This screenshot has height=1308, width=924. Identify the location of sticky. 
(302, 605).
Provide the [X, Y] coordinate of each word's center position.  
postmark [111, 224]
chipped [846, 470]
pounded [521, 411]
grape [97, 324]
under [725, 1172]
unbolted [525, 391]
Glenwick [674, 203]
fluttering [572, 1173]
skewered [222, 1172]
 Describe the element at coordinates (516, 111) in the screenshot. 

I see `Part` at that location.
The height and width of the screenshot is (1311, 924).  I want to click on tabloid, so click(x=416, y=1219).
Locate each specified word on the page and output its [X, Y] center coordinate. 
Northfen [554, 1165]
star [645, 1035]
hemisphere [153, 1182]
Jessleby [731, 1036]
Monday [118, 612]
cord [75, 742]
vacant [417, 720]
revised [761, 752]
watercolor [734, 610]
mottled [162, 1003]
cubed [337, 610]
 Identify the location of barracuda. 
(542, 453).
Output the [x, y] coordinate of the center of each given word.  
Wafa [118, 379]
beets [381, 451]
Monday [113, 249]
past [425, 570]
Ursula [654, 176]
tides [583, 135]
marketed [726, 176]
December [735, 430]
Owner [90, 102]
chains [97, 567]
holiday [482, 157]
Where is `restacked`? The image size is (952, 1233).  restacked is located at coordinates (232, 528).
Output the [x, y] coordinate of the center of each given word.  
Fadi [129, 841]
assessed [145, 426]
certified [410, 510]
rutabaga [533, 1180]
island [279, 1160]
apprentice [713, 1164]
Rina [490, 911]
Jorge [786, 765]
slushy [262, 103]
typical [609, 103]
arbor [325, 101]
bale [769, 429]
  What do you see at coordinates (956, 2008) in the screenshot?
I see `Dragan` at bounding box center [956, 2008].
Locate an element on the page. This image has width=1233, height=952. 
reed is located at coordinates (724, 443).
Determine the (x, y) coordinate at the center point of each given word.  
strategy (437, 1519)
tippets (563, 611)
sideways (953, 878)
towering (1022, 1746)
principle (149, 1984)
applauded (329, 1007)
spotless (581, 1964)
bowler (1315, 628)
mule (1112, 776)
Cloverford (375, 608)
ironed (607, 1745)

Exercise task:
Rewrite all of the entries above as a JSON list of strings, one string per line, omitting blank lines.

Answer to the exercise:
[
  "This screenshot has height=1308, width=924. Identify the location of sticky. ",
  "(302, 605).",
  "Provide the [X, Y] coordinate of each word's center position.  ",
  "postmark [111, 224]",
  "chipped [846, 470]",
  "pounded [521, 411]",
  "grape [97, 324]",
  "under [725, 1172]",
  "unbolted [525, 391]",
  "Glenwick [674, 203]",
  "fluttering [572, 1173]",
  "skewered [222, 1172]",
  " Describe the element at coordinates (516, 111) in the screenshot. ",
  "I see `Part` at that location.",
  "The height and width of the screenshot is (1311, 924).  I want to click on tabloid, so click(x=416, y=1219).",
  "Locate each specified word on the page and output its [X, Y] center coordinate. ",
  "Northfen [554, 1165]",
  "star [645, 1035]",
  "hemisphere [153, 1182]",
  "Jessleby [731, 1036]",
  "Monday [118, 612]",
  "cord [75, 742]",
  "vacant [417, 720]",
  "revised [761, 752]",
  "watercolor [734, 610]",
  "mottled [162, 1003]",
  "cubed [337, 610]",
  " Identify the location of barracuda. ",
  "(542, 453).",
  "Output the [x, y] coordinate of the center of each given word.  ",
  "Wafa [118, 379]",
  "beets [381, 451]",
  "Monday [113, 249]",
  "past [425, 570]",
  "Ursula [654, 176]",
  "tides [583, 135]",
  "marketed [726, 176]",
  "December [735, 430]",
  "Owner [90, 102]",
  "chains [97, 567]",
  "holiday [482, 157]",
  "Where is `restacked`? The image size is (952, 1233).  restacked is located at coordinates (232, 528).",
  "Output the [x, y] coordinate of the center of each given word.  ",
  "Fadi [129, 841]",
  "assessed [145, 426]",
  "certified [410, 510]",
  "rutabaga [533, 1180]",
  "island [279, 1160]",
  "apprentice [713, 1164]",
  "Rina [490, 911]",
  "Jorge [786, 765]",
  "slushy [262, 103]",
  "typical [609, 103]",
  "arbor [325, 101]",
  "bale [769, 429]",
  "  What do you see at coordinates (956, 2008) in the screenshot?",
  "I see `Dragan` at bounding box center [956, 2008].",
  "Locate an element on the page. This image has width=1233, height=952. ",
  "reed is located at coordinates (724, 443).",
  "Determine the (x, y) coordinate at the center point of each given word.  ",
  "strategy (437, 1519)",
  "tippets (563, 611)",
  "sideways (953, 878)",
  "towering (1022, 1746)",
  "principle (149, 1984)",
  "applauded (329, 1007)",
  "spotless (581, 1964)",
  "bowler (1315, 628)",
  "mule (1112, 776)",
  "Cloverford (375, 608)",
  "ironed (607, 1745)"
]